Excerpts from a spatial dataset:
------------------------------------------------------------

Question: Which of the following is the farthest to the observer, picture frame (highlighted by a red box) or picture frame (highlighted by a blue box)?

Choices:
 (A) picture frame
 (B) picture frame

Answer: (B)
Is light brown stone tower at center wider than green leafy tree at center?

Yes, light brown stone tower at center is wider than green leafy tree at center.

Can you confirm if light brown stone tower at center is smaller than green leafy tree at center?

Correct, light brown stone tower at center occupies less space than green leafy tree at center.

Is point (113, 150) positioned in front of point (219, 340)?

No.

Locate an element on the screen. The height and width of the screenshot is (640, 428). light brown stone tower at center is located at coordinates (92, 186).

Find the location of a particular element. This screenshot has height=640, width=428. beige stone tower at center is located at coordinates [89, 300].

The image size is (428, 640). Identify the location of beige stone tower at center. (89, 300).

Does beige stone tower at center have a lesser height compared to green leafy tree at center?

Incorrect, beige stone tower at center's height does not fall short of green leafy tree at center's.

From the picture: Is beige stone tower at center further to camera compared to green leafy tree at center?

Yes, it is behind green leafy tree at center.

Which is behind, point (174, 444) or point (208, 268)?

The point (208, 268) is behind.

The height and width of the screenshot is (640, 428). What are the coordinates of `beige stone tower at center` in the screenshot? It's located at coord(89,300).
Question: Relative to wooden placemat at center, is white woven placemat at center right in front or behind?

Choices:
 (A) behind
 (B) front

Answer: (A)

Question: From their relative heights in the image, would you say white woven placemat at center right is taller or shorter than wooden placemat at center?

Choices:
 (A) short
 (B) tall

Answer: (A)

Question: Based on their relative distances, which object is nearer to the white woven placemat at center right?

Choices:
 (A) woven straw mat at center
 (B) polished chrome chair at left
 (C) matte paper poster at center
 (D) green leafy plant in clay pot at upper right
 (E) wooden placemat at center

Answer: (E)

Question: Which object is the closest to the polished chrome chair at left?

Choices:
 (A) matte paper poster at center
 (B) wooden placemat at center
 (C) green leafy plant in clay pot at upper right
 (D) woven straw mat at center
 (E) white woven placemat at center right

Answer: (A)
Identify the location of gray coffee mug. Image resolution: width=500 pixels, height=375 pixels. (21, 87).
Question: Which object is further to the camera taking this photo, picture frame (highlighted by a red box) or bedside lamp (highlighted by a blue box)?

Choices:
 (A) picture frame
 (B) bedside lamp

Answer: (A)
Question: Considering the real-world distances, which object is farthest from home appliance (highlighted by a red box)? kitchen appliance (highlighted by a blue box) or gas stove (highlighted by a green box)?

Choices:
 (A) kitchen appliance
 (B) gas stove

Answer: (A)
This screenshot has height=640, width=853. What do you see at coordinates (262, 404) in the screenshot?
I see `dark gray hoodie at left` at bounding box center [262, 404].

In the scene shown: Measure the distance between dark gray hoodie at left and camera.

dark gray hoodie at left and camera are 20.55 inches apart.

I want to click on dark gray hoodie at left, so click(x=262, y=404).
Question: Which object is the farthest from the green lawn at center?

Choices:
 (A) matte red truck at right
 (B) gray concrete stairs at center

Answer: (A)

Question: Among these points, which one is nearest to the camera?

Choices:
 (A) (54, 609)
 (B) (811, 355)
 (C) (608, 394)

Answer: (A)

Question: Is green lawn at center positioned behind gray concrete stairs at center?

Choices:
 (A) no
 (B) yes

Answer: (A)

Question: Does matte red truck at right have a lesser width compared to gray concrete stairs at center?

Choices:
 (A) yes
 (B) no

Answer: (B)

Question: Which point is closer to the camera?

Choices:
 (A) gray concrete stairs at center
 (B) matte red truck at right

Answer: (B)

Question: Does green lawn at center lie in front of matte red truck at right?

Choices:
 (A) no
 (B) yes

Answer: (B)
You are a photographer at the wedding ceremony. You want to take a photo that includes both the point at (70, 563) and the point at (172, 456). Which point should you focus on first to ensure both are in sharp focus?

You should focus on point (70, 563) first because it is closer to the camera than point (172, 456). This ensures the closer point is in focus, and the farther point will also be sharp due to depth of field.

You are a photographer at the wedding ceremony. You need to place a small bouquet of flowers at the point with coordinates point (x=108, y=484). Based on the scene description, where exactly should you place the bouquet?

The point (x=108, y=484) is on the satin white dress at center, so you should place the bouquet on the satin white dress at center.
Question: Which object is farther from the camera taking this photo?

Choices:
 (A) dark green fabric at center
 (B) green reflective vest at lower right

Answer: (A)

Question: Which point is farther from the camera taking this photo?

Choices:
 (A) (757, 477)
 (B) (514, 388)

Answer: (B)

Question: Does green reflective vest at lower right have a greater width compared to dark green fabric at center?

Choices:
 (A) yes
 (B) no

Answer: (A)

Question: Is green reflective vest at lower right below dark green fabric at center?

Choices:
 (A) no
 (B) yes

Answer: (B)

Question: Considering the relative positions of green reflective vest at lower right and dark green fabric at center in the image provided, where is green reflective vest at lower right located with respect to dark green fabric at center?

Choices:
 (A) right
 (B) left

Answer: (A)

------------------------------------------------------------

Goal >>
Copy the records without changes, starting at their first line and ending with the line that contains "Does beige stone", including both of those lines.

Exercise answer >>
Question: Which of the following is the farthest to the observer, picture frame (highlighted by a red box) or picture frame (highlighted by a blue box)?

Choices:
 (A) picture frame
 (B) picture frame

Answer: (B)
Is light brown stone tower at center wider than green leafy tree at center?

Yes, light brown stone tower at center is wider than green leafy tree at center.

Can you confirm if light brown stone tower at center is smaller than green leafy tree at center?

Correct, light brown stone tower at center occupies less space than green leafy tree at center.

Is point (113, 150) positioned in front of point (219, 340)?

No.

Locate an element on the screen. The height and width of the screenshot is (640, 428). light brown stone tower at center is located at coordinates (92, 186).

Find the location of a particular element. This screenshot has height=640, width=428. beige stone tower at center is located at coordinates [89, 300].

The image size is (428, 640). Identify the location of beige stone tower at center. (89, 300).

Does beige stone tower at center have a lesser height compared to green leafy tree at center?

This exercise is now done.